*** Opening of DATASET RECORDS ***

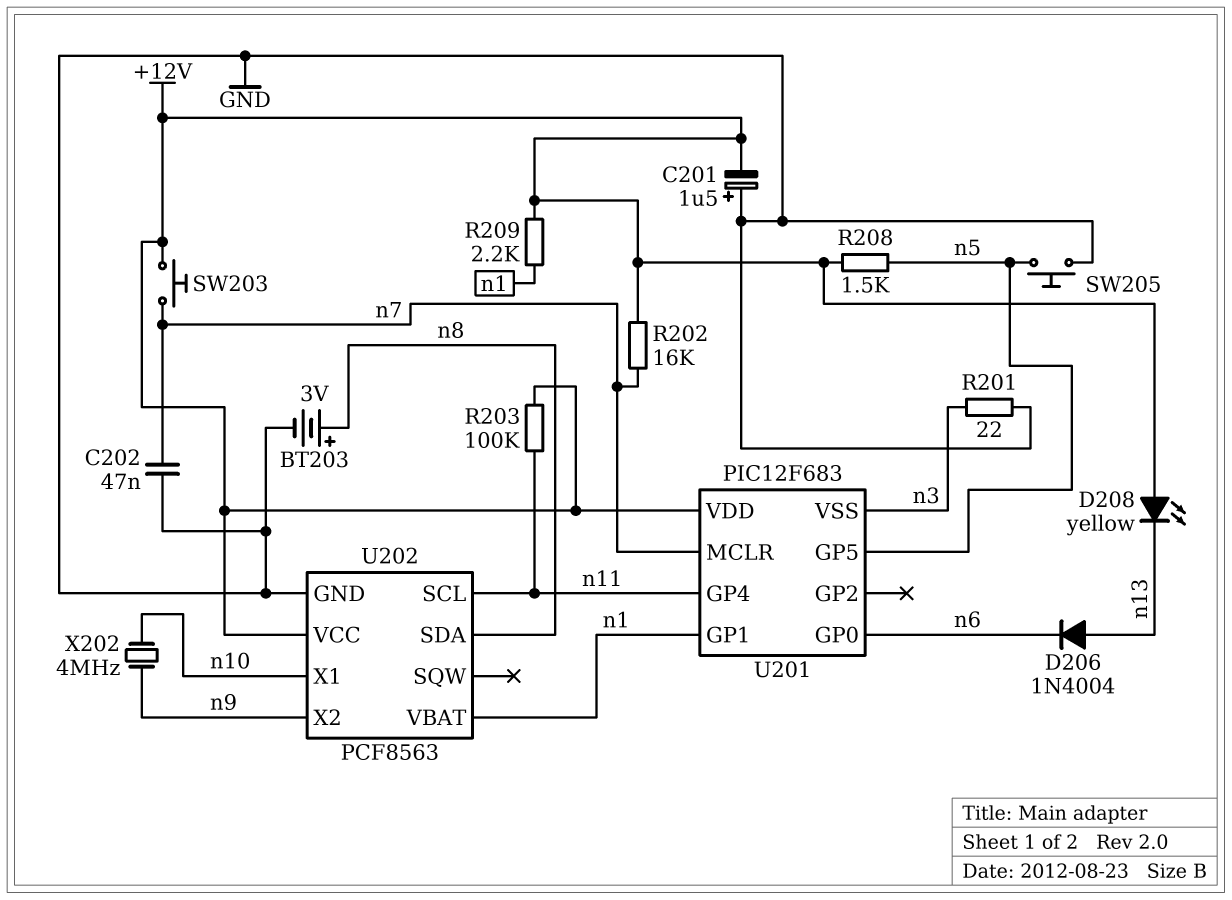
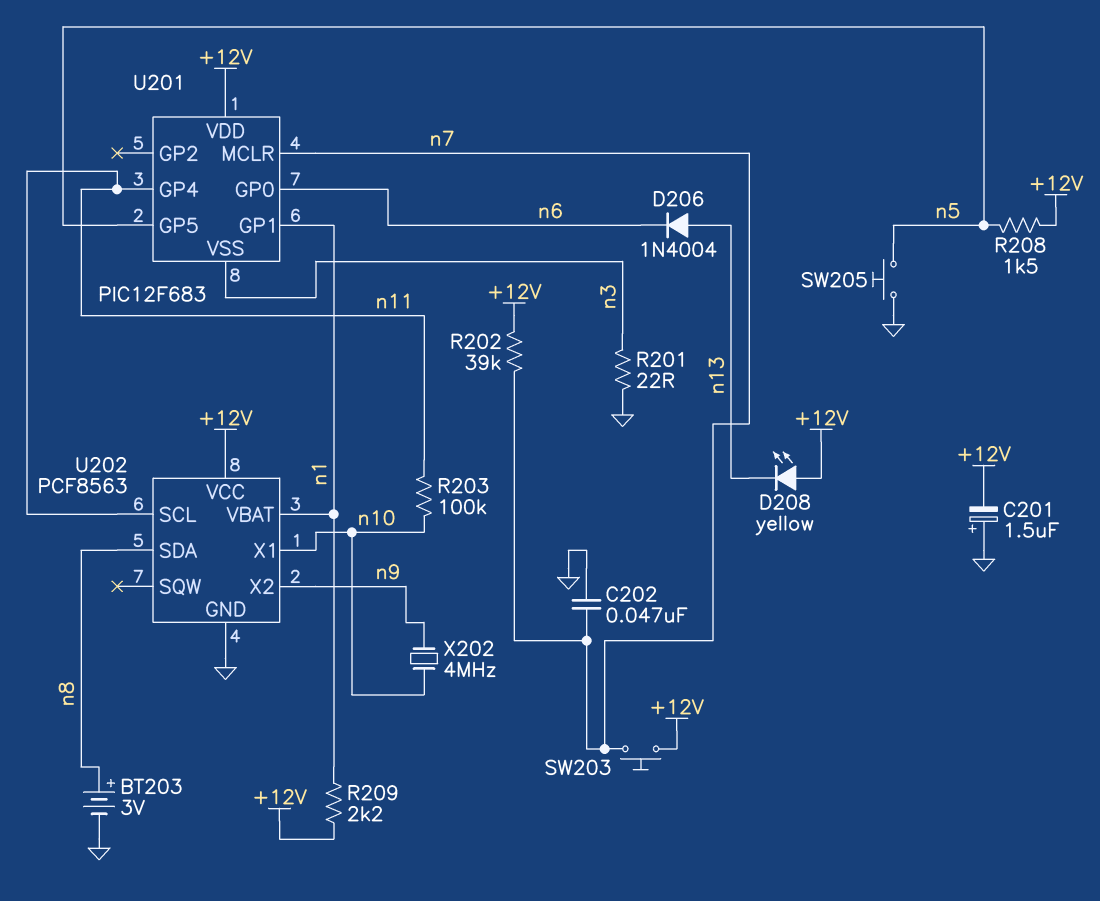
R202: 16k (+12V, n7) -> 39k (+12V, n7)
R203: 100k (+12V, n11) -> 100k (n10, n11)

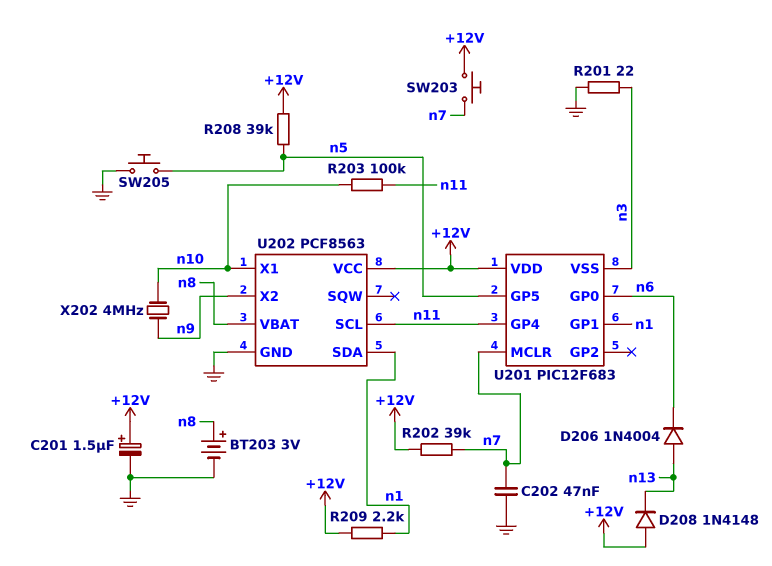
C201: 1.5uF (plus GND, minus +12V) -> 1.5uF (plus +12V, minus GND)
D208: LED yellow (A +12V, K n13) -> diode 1N4148 (A +12V, K n13)
R208: 1.5k (+12V, n5) -> 39k (+12V, n5)
U202 pin SDA: n8 -> n1
U202 pin VBAT: n1 -> n8

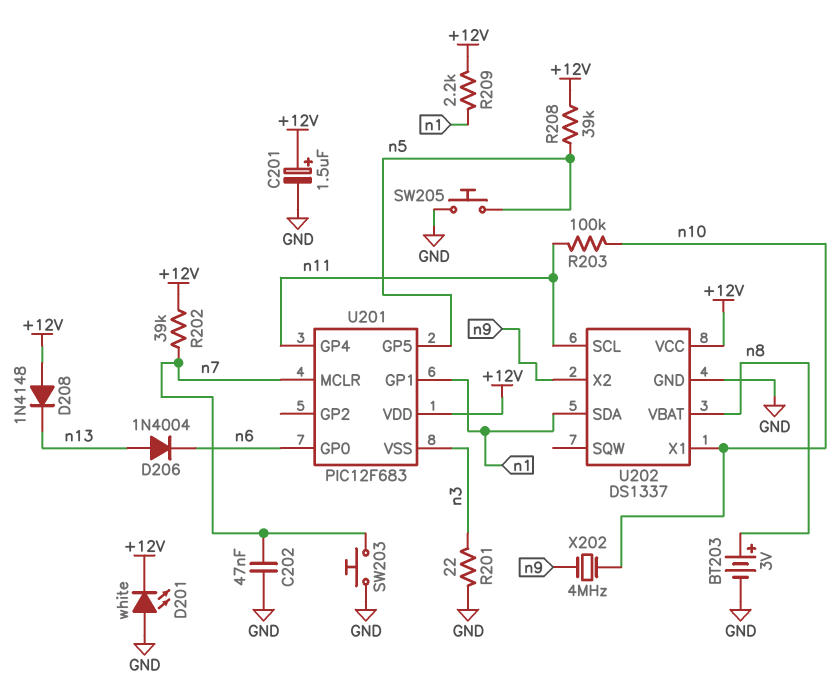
D201: none -> LED white (A GND, K +12V)
SW203: button (+12V, n7) -> button (GND, n7)
U202: PCF8563 -> DS1337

*** Close of DATASET RECORDS ***

Copy verbatim the span that opens at the line with "D208: LED yellow" and closes at the final line of the listing. Do not carry over any pictures.

RESULT OF THIS EXERCISE:
D208: LED yellow (A +12V, K n13) -> diode 1N4148 (A +12V, K n13)
R208: 1.5k (+12V, n5) -> 39k (+12V, n5)
U202 pin SDA: n8 -> n1
U202 pin VBAT: n1 -> n8

D201: none -> LED white (A GND, K +12V)
SW203: button (+12V, n7) -> button (GND, n7)
U202: PCF8563 -> DS1337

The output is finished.